What this task involves -> Each line of the data that includes "light" must be copied.

Stored entries ->
*** Block opens ***

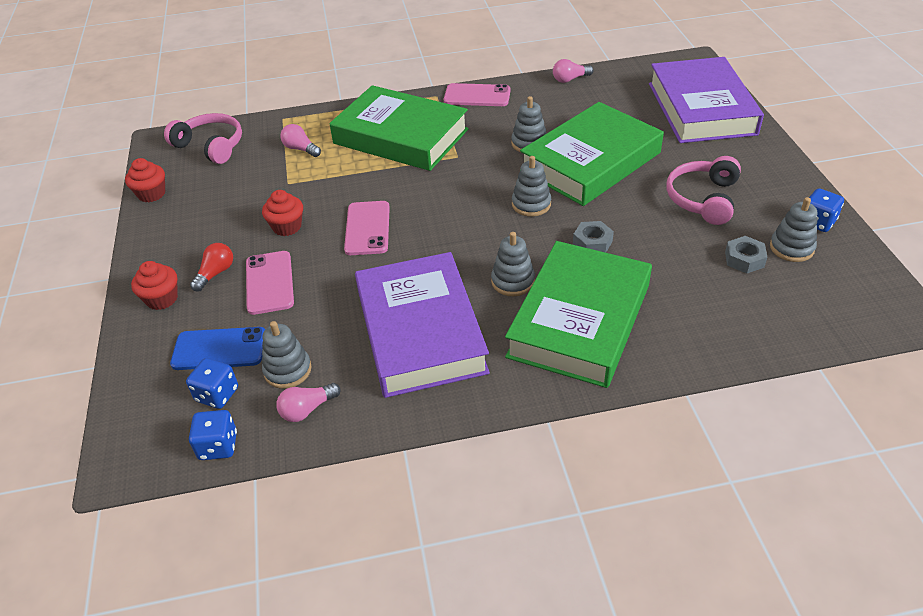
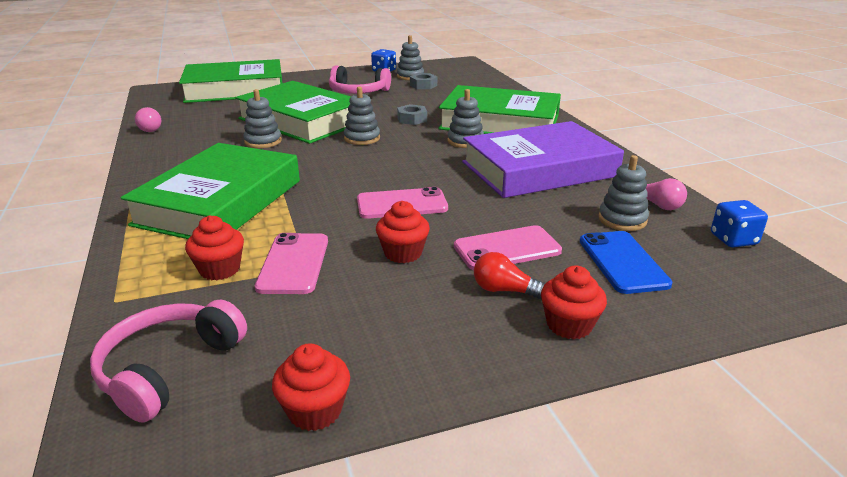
camera: 100 degrees left, 15 degrees down
(217, 394) = (680, 251): blue dice -> none
(300, 149) = (220, 269): pink light bulb -> red cupcake
(477, 96) = (151, 167): pink phone -> pink phone (294, 263)
(701, 108) = (235, 89): purple book -> green book

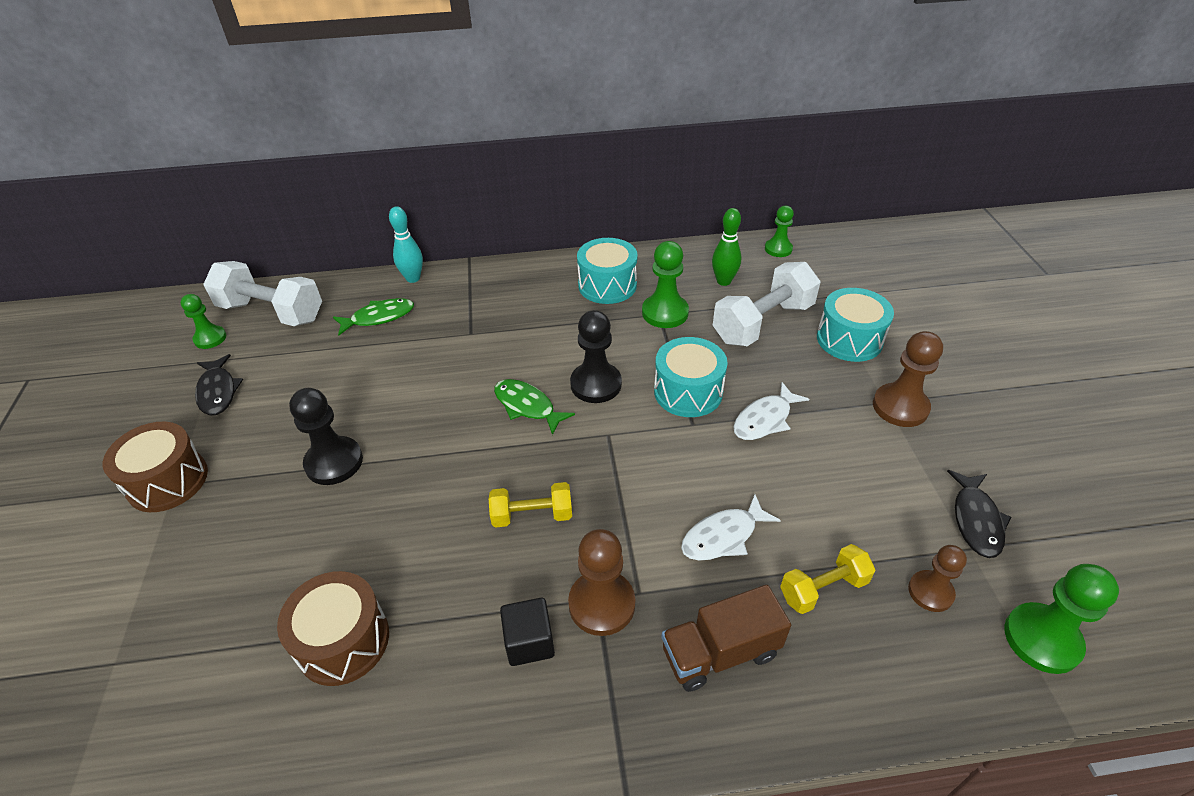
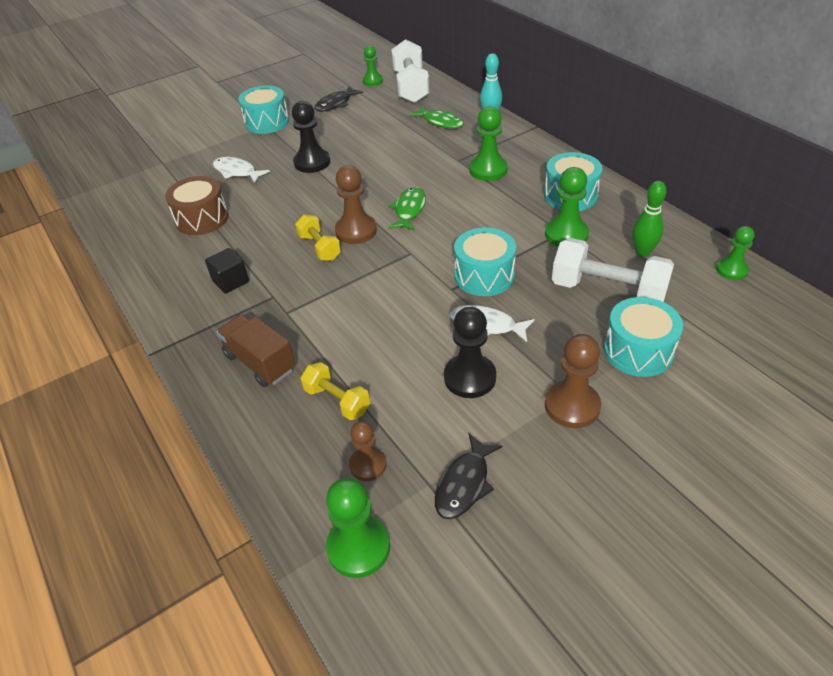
camera: 65 degrees right, 0 degrees up
(168, 481) = (267, 122): brown drum -> turquoise drum
(512, 319) = (488, 170): none -> green pawn
(596, 384) = (454, 230): black pawn -> black pawn (470, 377)
(602, 604) = (270, 300): brown pawn -> brown pawn (356, 231)
(723, 536) = (354, 336): white fish -> white fish (237, 172)
(976, 520) = (464, 484): black fish -> black fish turned 45 degrees counterclockwise

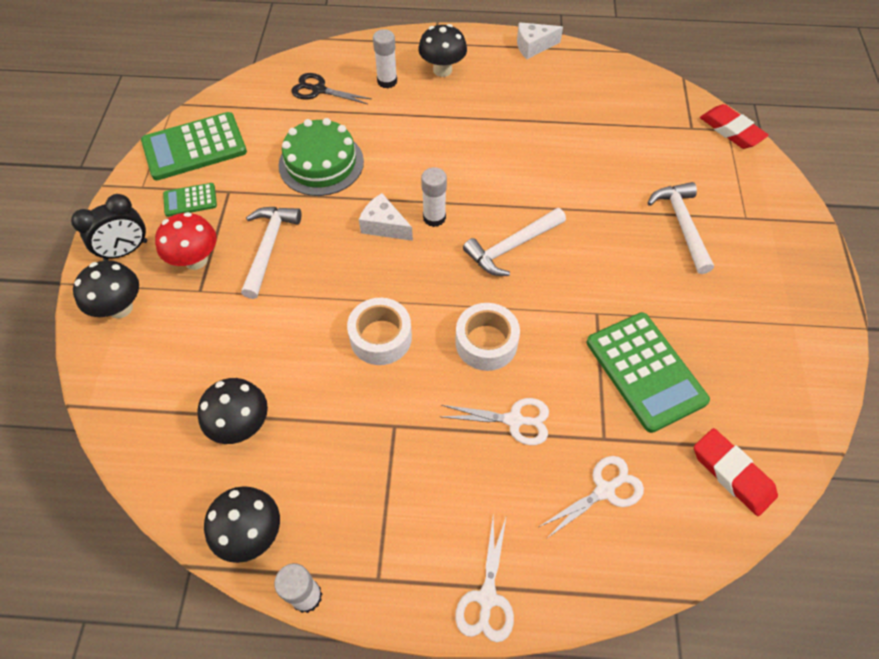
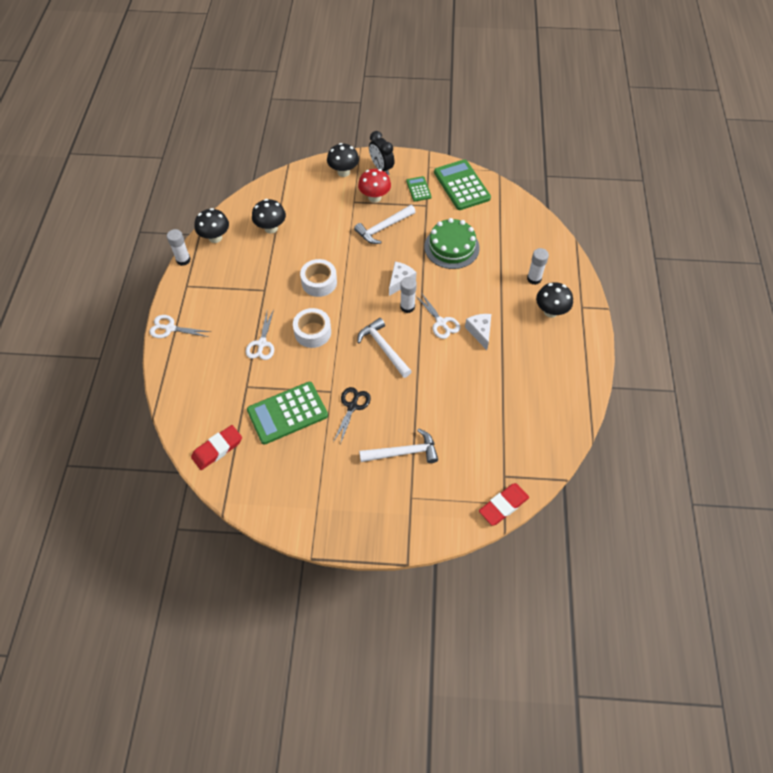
camera: 90 degrees right, 0 degrees up
(269, 247) = (383, 228): white hammer -> white hammer turned 135 degrees clockwise
(319, 90) = (520, 241): black scissors -> black scissors (352, 406)
(533, 46) = (588, 372): white cheese -> white cheese (480, 332)
(604, 490) = (216, 383): white scissors -> white scissors (441, 322)

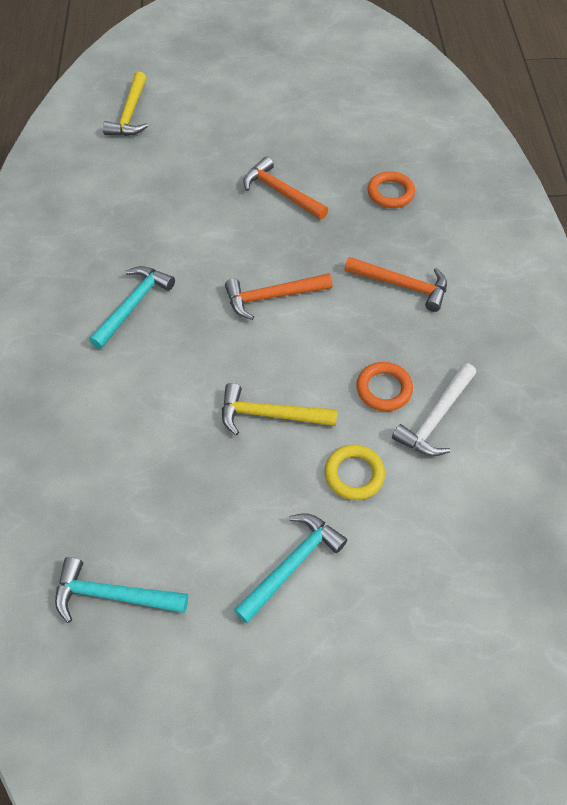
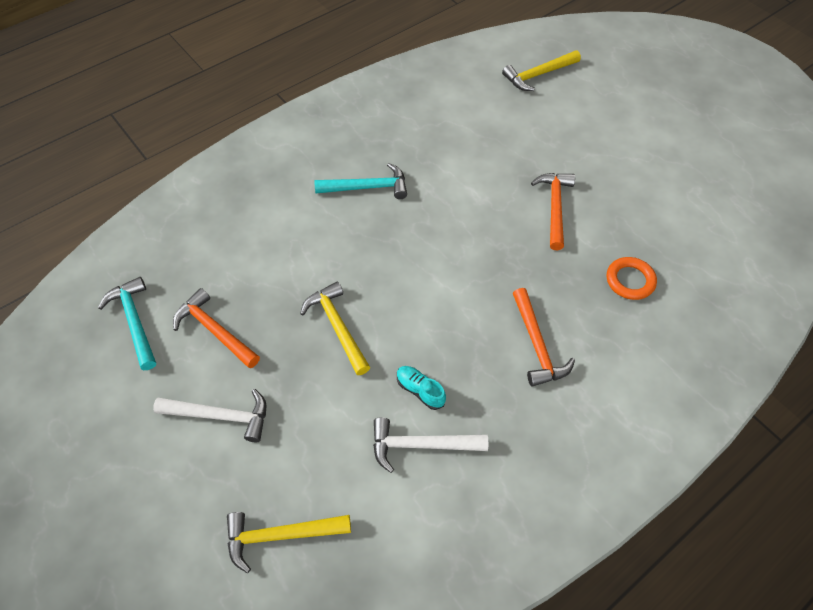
camera: 55 degrees right, 0 degrees up
(272, 296) = (446, 263): orange hammer -> orange hammer (215, 330)
(292, 564) = (221, 416): turquoise hammer -> white hammer
(354, 474) = (325, 414): yellow ring -> none
(384, 389) = (420, 390): orange ring -> turquoise shoe
(449, 573) = (280, 535): none -> yellow hammer

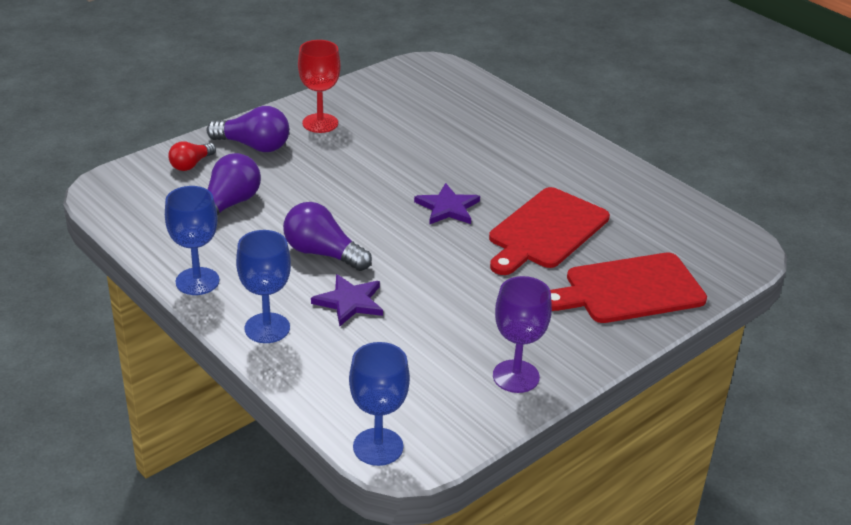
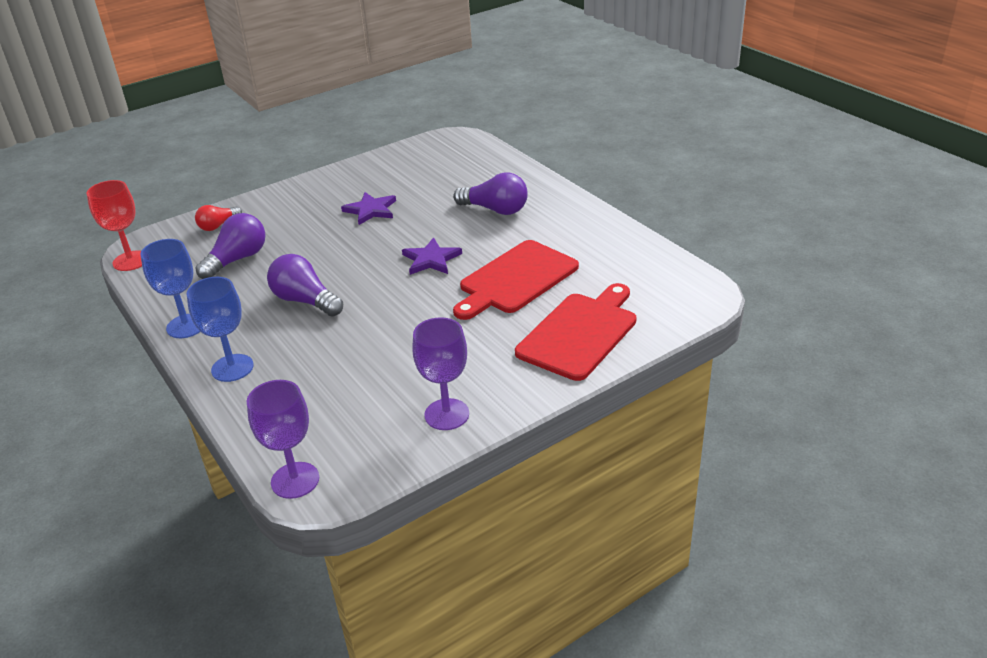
camera: 10 degrees right, 0 degrees up
(253, 146) = (277, 209): purple light bulb -> purple light bulb (495, 210)
(320, 123) = (341, 189): red goblet -> red goblet (131, 261)
(350, 302) = (314, 344): purple star -> purple star (371, 210)
(378, 447) = (295, 480): blue goblet -> purple goblet
(629, 290) = (579, 333): red cutting board -> red cutting board turned 135 degrees clockwise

*** Block closes ***

Response below ->
(300, 149) = (220, 269): pink light bulb -> red cupcake
(253, 146) = (277, 209): purple light bulb -> purple light bulb (495, 210)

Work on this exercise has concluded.